Across all entries below, how many lines include "yellow"? Only the number, please.

BEGIN INPUT DATA

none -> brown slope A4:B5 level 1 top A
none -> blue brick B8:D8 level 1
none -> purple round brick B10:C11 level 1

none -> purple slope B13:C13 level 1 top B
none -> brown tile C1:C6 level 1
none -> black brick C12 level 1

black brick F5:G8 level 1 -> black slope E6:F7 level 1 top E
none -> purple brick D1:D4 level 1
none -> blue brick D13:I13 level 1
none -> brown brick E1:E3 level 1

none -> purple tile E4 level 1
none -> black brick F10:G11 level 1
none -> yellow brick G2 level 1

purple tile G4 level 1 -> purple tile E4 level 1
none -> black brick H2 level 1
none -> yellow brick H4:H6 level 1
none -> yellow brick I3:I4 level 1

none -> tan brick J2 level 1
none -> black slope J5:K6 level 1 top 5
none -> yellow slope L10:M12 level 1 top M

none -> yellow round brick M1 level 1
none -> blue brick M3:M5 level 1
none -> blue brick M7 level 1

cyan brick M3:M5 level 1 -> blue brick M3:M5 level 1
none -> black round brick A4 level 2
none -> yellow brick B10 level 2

END INPUT DATA
BEGIN INPUT DATA

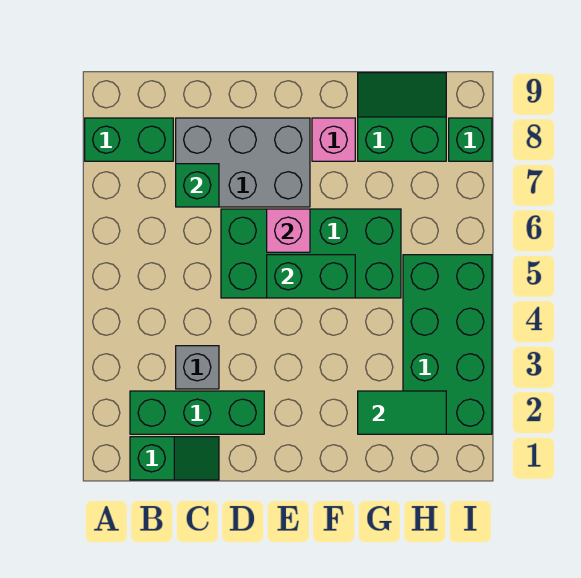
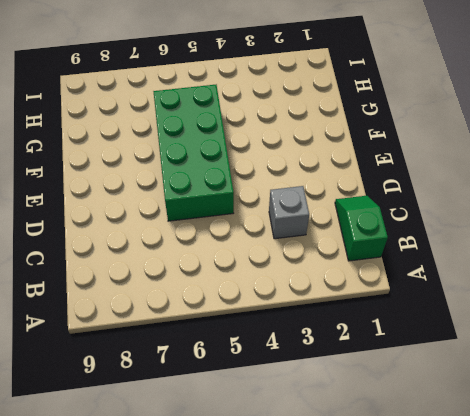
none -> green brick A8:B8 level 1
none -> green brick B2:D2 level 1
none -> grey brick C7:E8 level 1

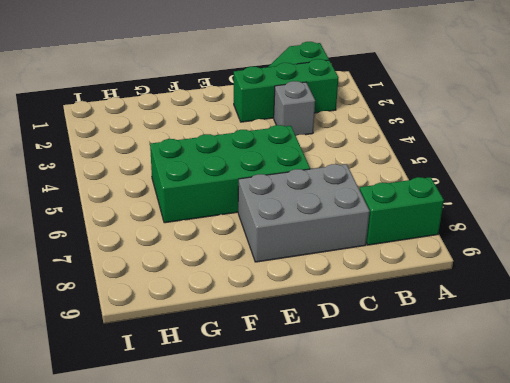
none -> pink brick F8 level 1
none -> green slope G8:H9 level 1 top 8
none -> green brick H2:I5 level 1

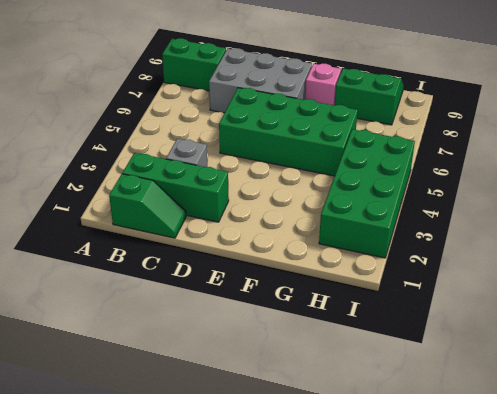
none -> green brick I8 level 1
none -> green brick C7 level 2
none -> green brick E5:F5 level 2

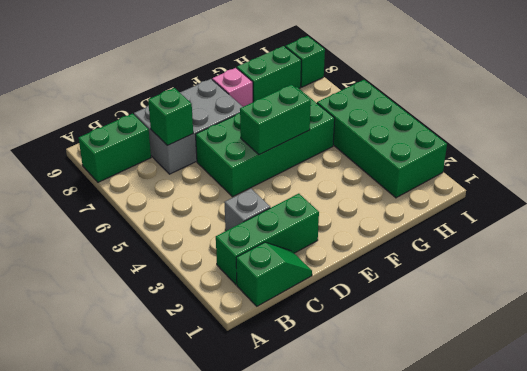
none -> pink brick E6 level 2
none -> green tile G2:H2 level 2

END INPUT DATA

§ **EXERCISE SOLUTION**
6